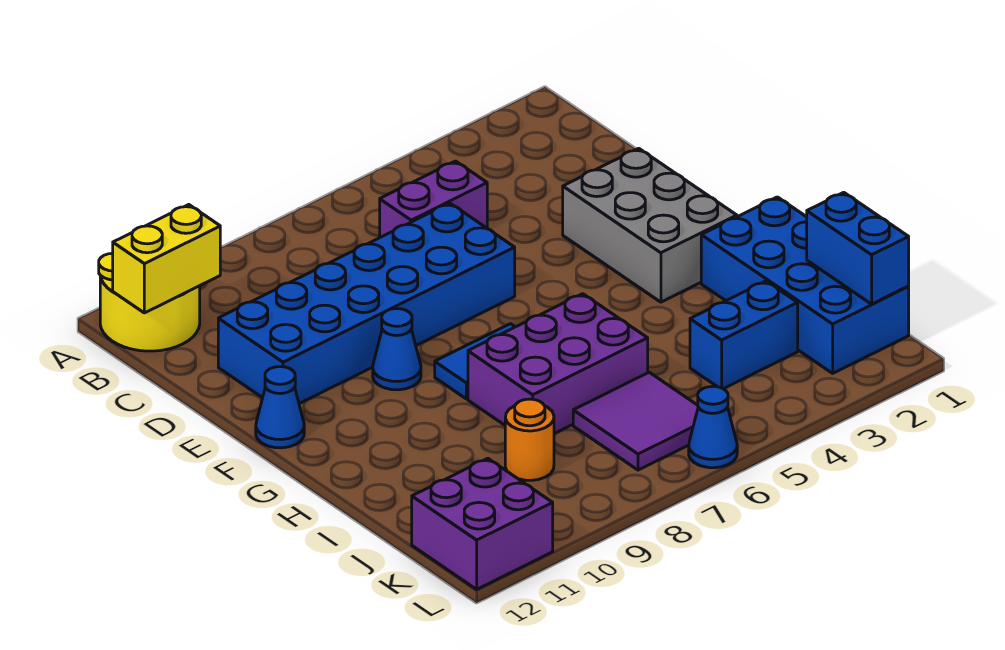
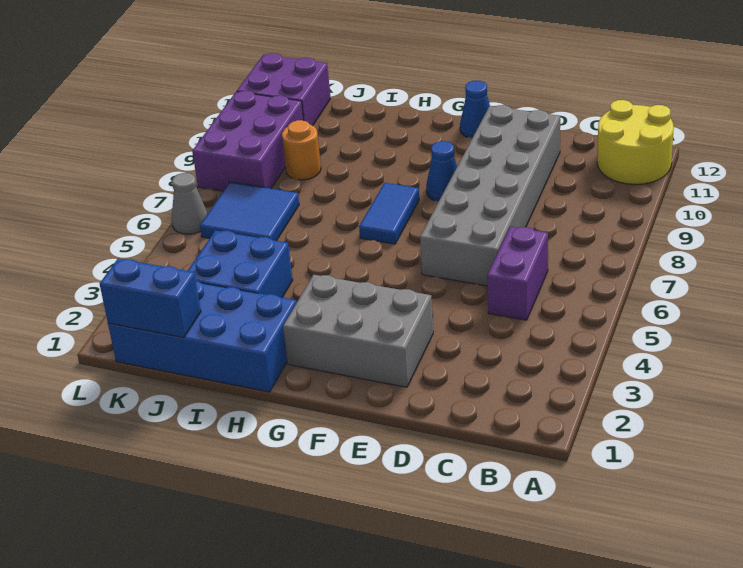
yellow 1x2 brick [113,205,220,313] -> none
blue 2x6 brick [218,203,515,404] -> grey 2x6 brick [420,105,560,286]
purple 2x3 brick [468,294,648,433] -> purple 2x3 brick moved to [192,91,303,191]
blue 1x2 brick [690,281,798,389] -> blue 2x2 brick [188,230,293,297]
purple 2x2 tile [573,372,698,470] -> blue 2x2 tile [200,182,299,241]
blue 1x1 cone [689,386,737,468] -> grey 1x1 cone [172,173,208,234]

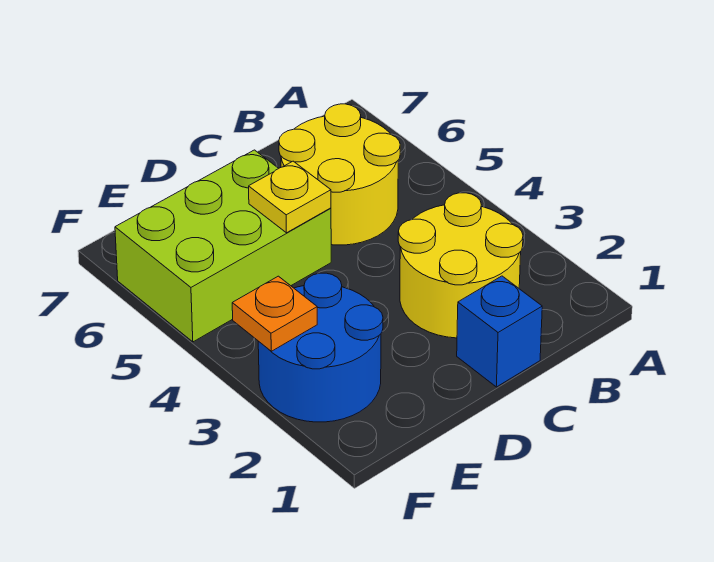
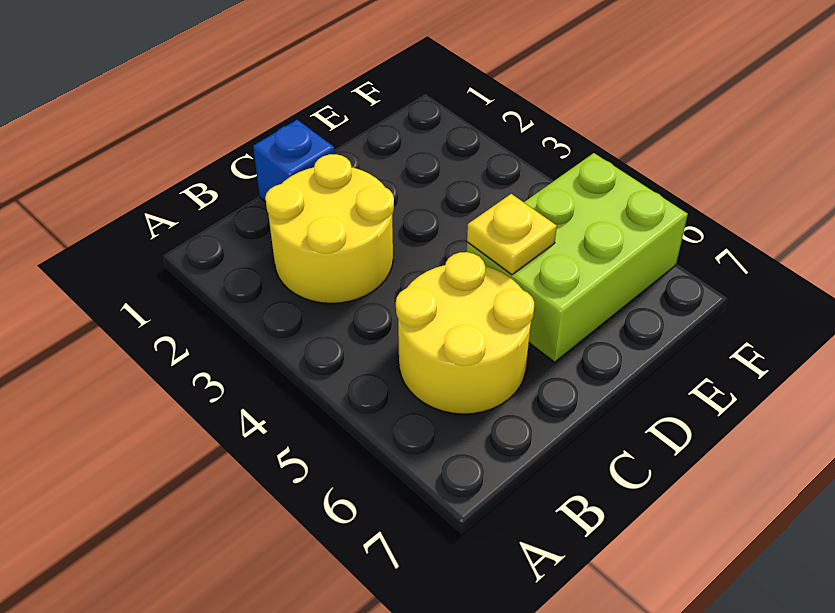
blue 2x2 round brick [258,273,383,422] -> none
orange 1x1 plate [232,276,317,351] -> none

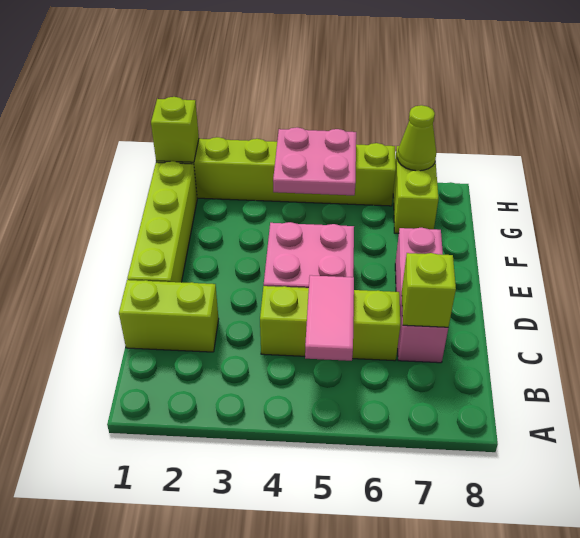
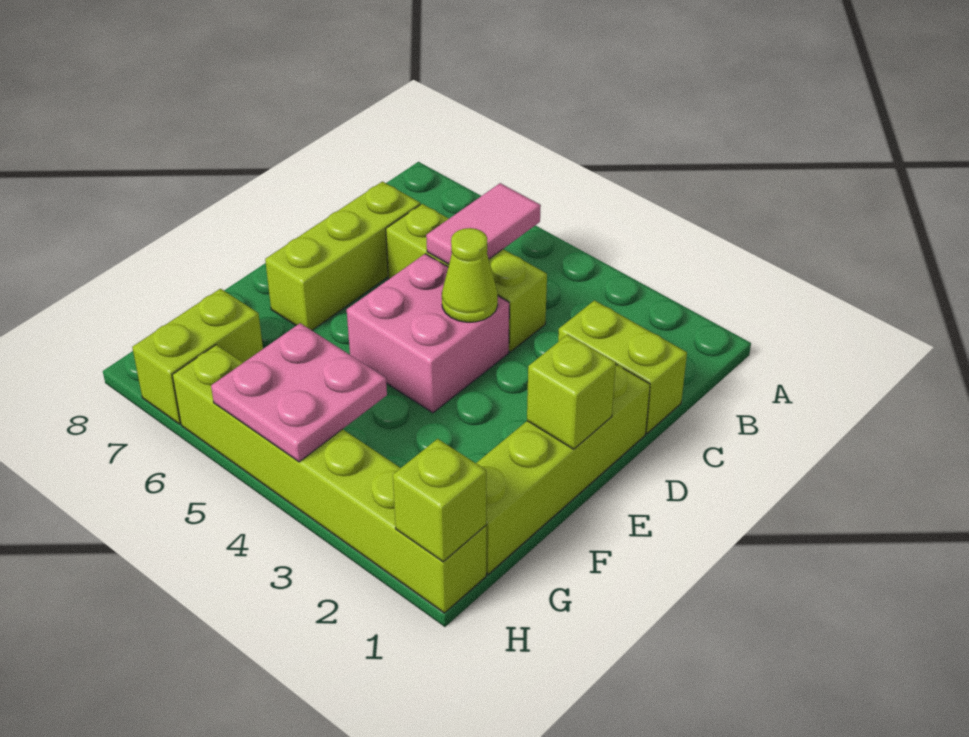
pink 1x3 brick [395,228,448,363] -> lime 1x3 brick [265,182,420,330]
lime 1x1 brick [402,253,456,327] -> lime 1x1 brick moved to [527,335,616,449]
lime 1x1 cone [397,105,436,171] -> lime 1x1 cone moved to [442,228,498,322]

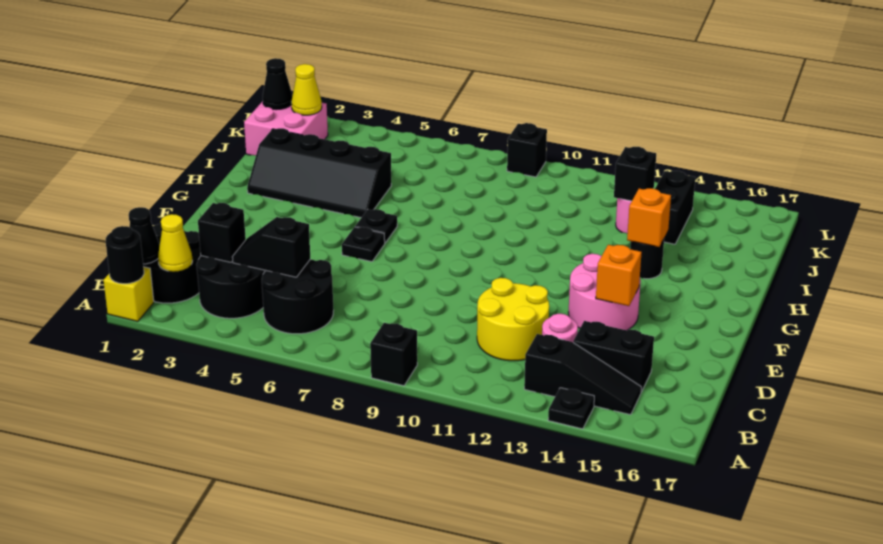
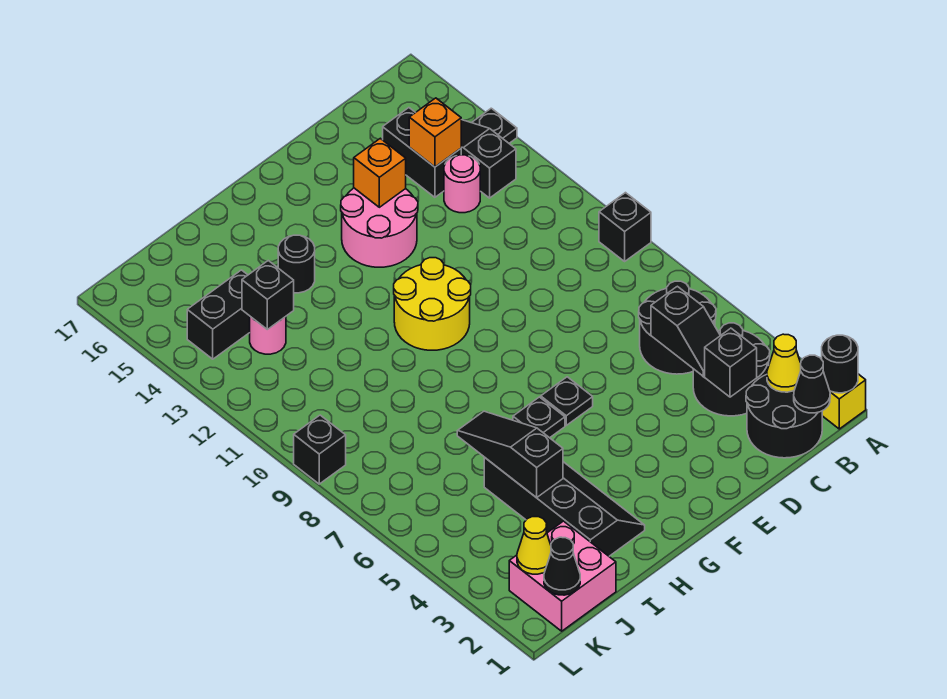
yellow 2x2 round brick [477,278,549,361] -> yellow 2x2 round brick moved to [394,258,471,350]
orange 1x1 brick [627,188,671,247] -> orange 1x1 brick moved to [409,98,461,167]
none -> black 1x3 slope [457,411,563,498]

------------------------------

HOW TO COMPLETE THIS TASK: Restate the records above in full and word for word, but do not carry over any pictures.

SOLUTION FOR THIS TASK:
yellow 1x2 brick [113,205,220,313] -> none
blue 2x6 brick [218,203,515,404] -> grey 2x6 brick [420,105,560,286]
purple 2x3 brick [468,294,648,433] -> purple 2x3 brick moved to [192,91,303,191]
blue 1x2 brick [690,281,798,389] -> blue 2x2 brick [188,230,293,297]
purple 2x2 tile [573,372,698,470] -> blue 2x2 tile [200,182,299,241]
blue 1x1 cone [689,386,737,468] -> grey 1x1 cone [172,173,208,234]

blue 2x2 round brick [258,273,383,422] -> none
orange 1x1 plate [232,276,317,351] -> none

pink 1x3 brick [395,228,448,363] -> lime 1x3 brick [265,182,420,330]
lime 1x1 brick [402,253,456,327] -> lime 1x1 brick moved to [527,335,616,449]
lime 1x1 cone [397,105,436,171] -> lime 1x1 cone moved to [442,228,498,322]

yellow 2x2 round brick [477,278,549,361] -> yellow 2x2 round brick moved to [394,258,471,350]
orange 1x1 brick [627,188,671,247] -> orange 1x1 brick moved to [409,98,461,167]
none -> black 1x3 slope [457,411,563,498]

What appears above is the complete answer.